--- WHAT THE TASK REQUIRES ---
Among these records, which lines include "plus"? Copy them out.

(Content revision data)

____

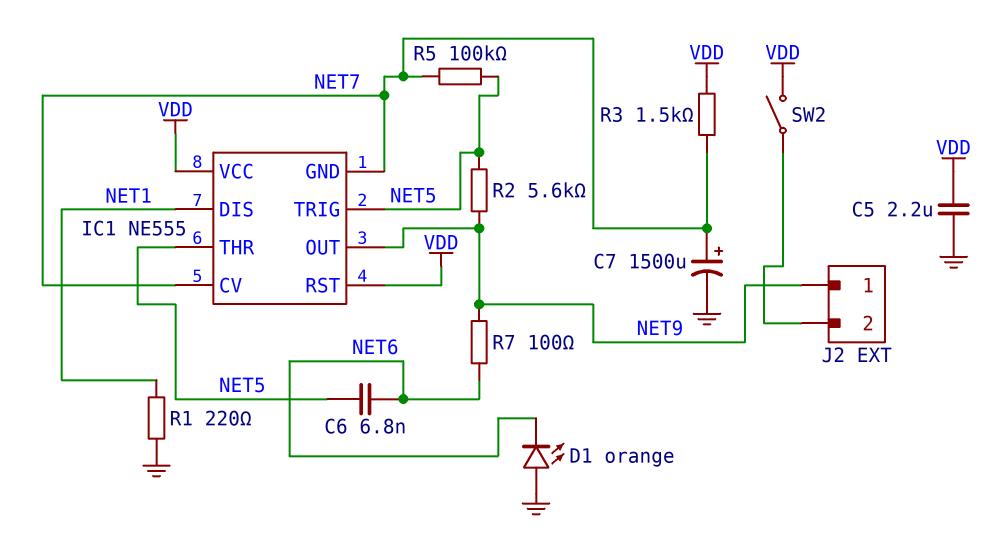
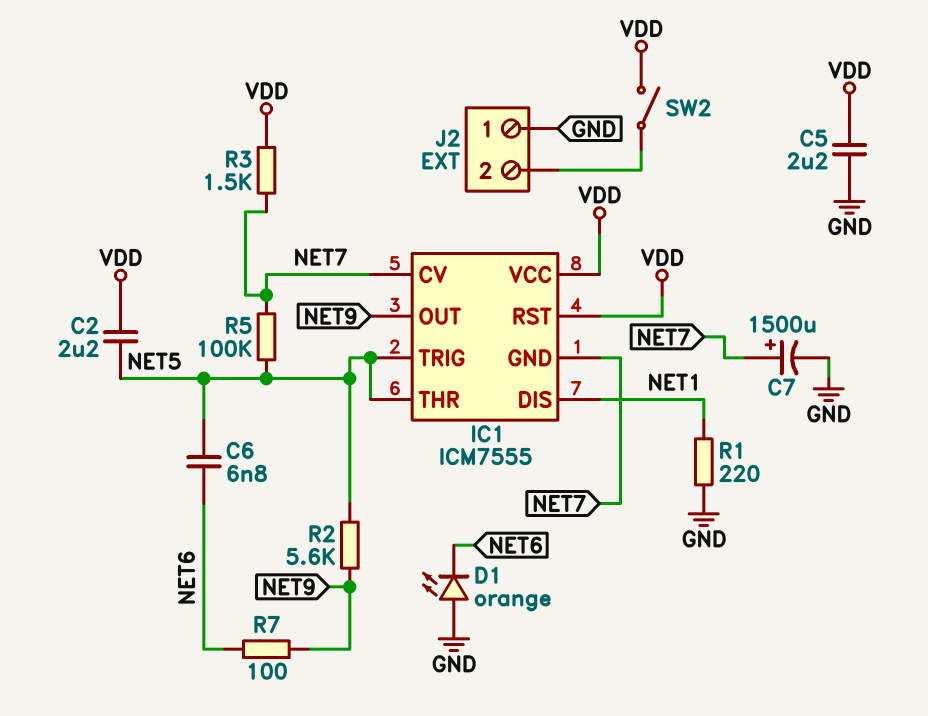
C2: none -> 2.2uF (NET5, VDD)
IC1: NE555 -> ICM7555
J2 pin 1: NET9 -> GND

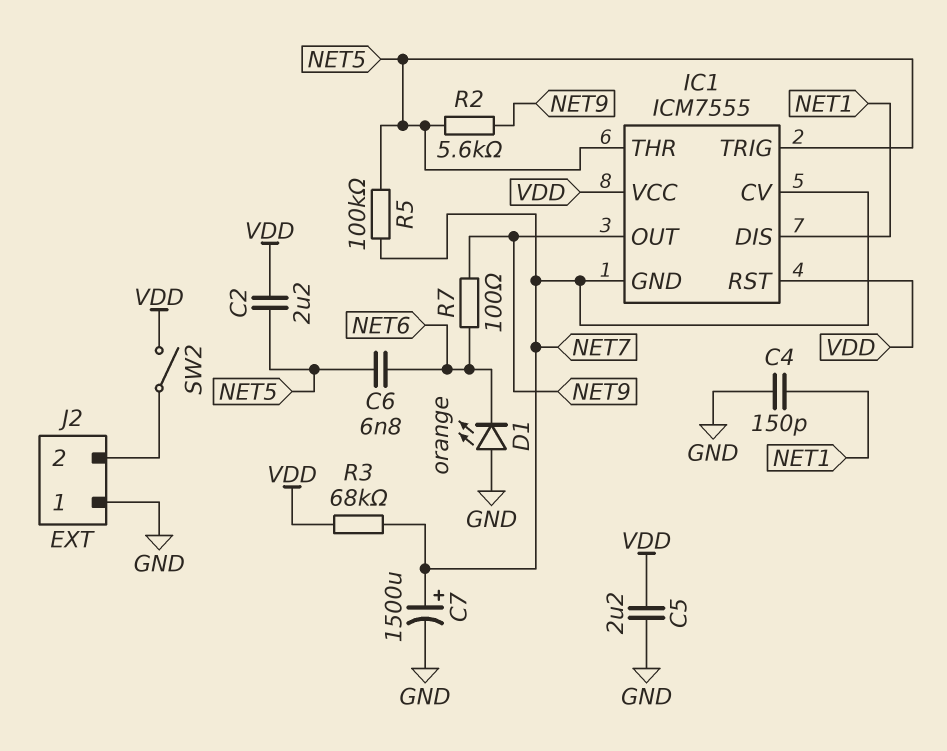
C4: none -> 150pF (GND, NET1)
R1: 220 (GND, NET1) -> none
R3: 1.5k (NET7, VDD) -> 68k (NET7, VDD)

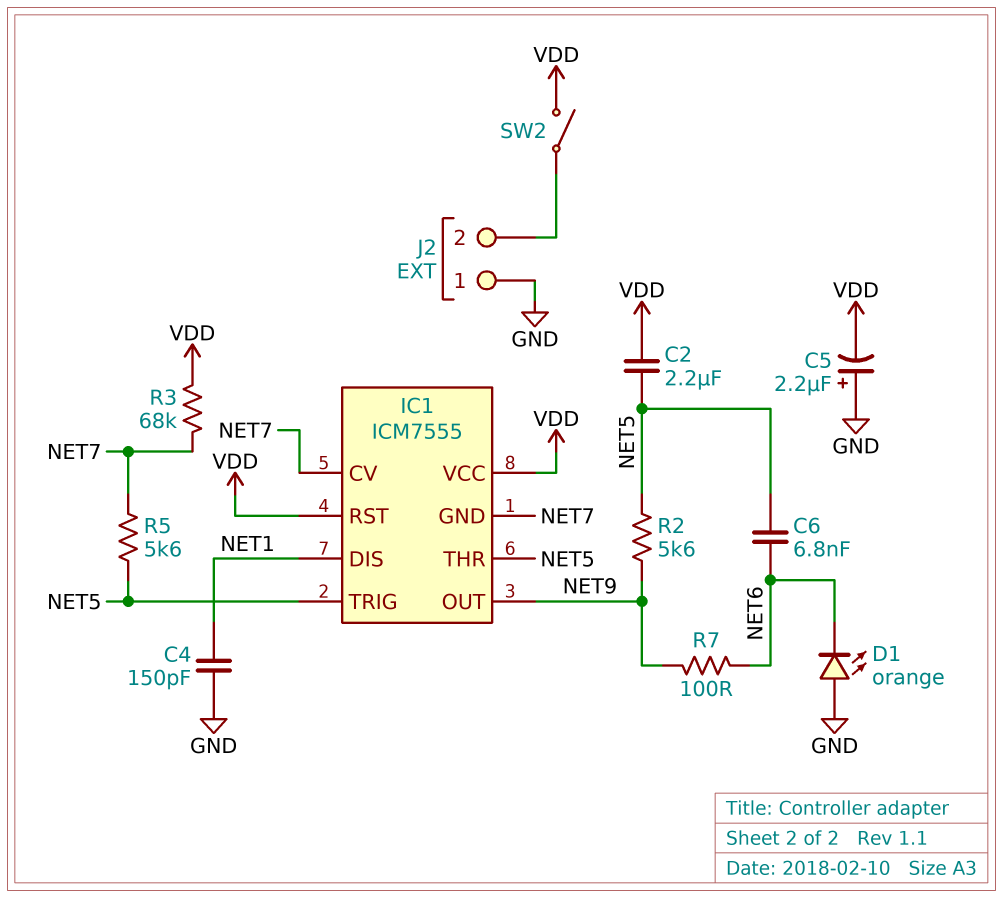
C5: 2.2uF (GND, VDD) -> 2.2uF (plus GND, minus VDD)
C7: 1500uF (plus NET7, minus GND) -> none
R5: 100k (NET5, NET7) -> 5.6k (NET5, NET7)

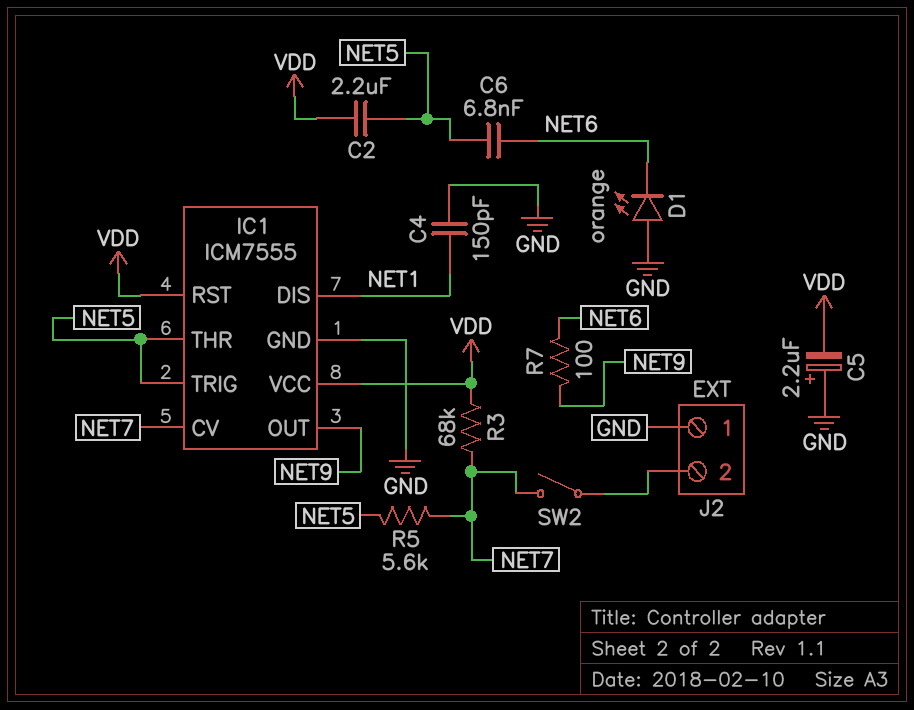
IC1 pin GND: NET7 -> GND
R2: 5.6k (NET5, NET9) -> none
SW2: switch (J2/2, VDD) -> switch (J2/2, NET7)

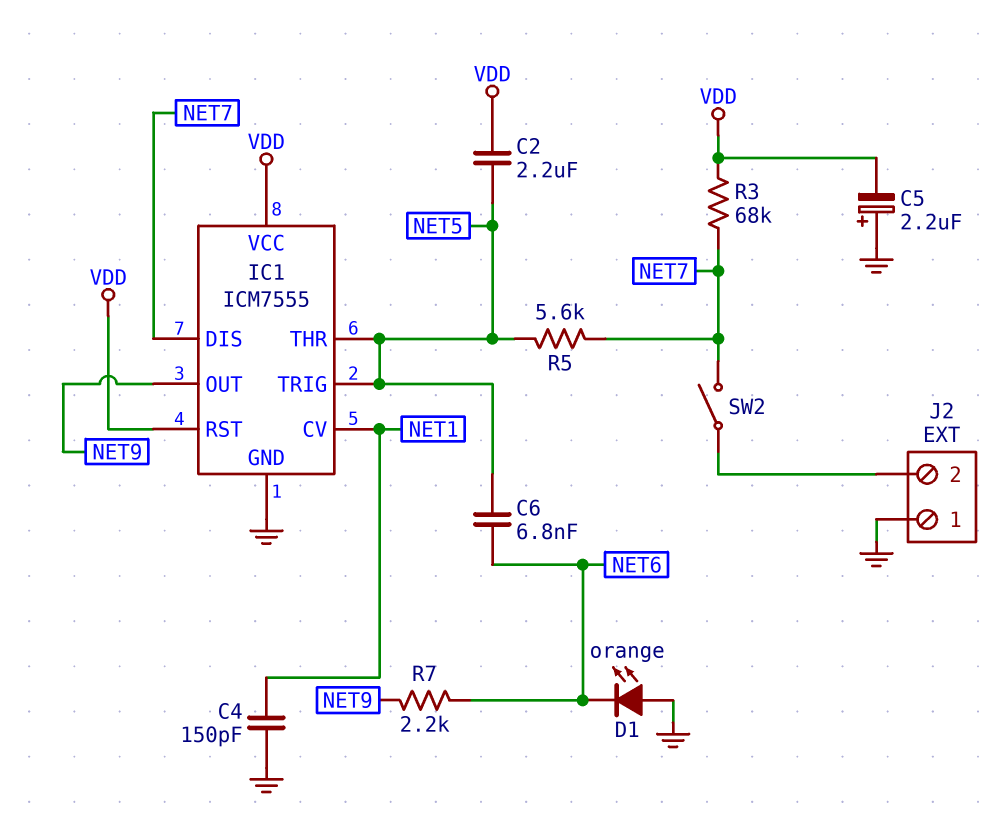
IC1 pin CV: NET7 -> NET1
IC1 pin DIS: NET1 -> NET7
R7: 100 (NET6, NET9) -> 2.2k (NET6, NET9)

____

--- ANSWER FOR THE TASK ---
C5: 2.2uF (GND, VDD) -> 2.2uF (plus GND, minus VDD)
C7: 1500uF (plus NET7, minus GND) -> none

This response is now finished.